→ **Problem statement**
Report the number of lines in the data below where the string "diamond" shows up, and only that number.

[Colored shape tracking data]

== Segment start ==

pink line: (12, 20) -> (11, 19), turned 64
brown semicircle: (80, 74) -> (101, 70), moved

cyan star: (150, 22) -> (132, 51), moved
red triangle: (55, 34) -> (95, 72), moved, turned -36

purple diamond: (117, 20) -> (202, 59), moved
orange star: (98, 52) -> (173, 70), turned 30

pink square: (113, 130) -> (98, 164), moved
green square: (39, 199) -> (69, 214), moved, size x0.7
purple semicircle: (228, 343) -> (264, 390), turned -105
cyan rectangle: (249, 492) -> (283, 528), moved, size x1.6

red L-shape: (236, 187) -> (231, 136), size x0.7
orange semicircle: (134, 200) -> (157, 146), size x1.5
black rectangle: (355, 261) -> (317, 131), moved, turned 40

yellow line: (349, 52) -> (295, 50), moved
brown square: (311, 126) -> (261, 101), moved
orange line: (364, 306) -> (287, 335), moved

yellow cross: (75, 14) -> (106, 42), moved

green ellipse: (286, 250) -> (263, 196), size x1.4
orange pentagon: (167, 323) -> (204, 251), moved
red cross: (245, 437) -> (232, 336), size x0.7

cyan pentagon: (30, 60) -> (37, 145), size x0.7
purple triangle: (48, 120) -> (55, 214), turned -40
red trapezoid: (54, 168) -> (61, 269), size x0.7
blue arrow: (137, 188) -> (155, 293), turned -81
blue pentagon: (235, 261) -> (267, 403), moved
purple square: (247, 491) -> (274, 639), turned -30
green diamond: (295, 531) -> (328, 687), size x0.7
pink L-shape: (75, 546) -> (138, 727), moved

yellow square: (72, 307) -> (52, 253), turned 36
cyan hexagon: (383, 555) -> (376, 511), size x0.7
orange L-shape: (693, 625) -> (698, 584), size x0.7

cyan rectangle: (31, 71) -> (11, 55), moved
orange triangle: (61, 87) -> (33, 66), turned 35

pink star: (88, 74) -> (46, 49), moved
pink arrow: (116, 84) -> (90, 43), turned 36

== Segment end ==

→ **Finished task**
2